**WORK REQUIRED:** Work through the listing below and count the lines that hold "lime". Answer with the number alone.
· · · · · · ·
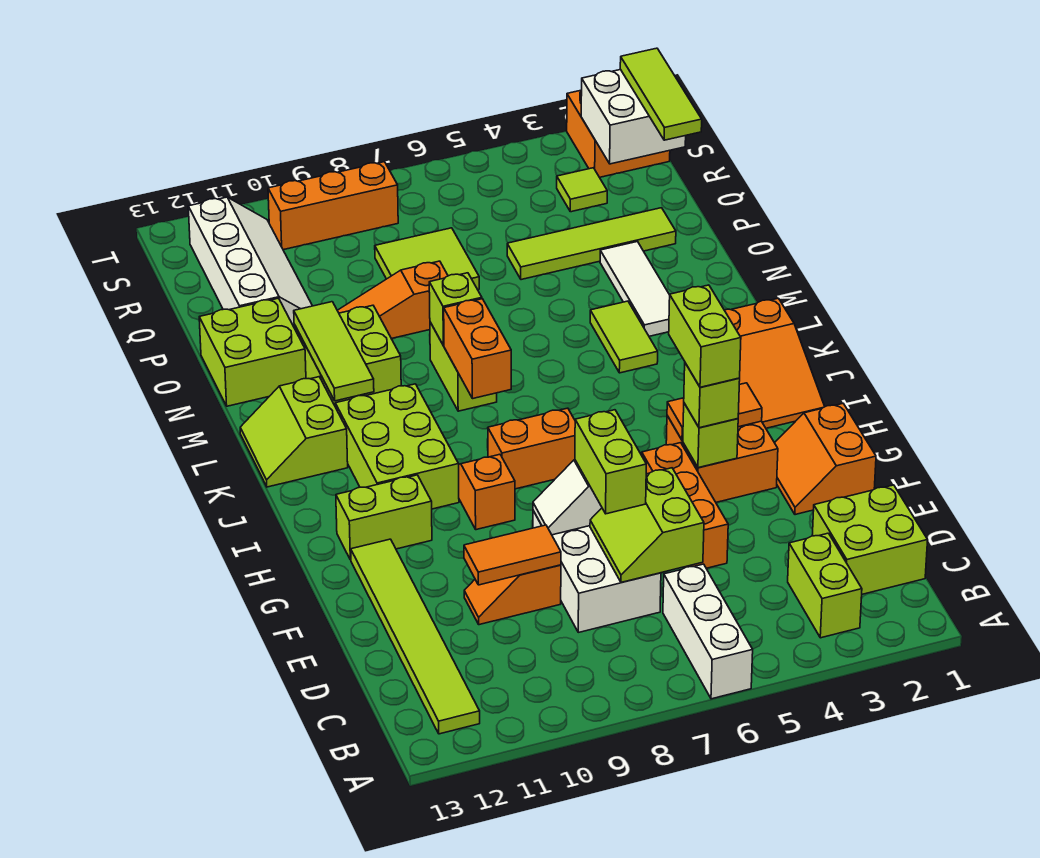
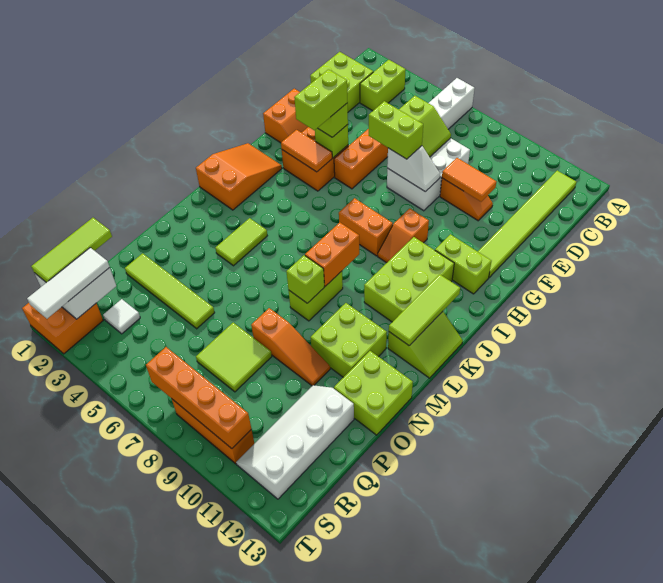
lime brick E7:F7 level 3 -> lime brick F6:F7 level 3
lime tile L11:N11 level 2 -> lime tile J12:L12 level 2
white tile M3:O3 level 1 -> white tile R2:T2 level 3
lime tile R3 level 1 -> white tile R3 level 1
none -> orange brick S7:S10 level 2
· · · · · · ·
**YOUR SOLUTION:** 3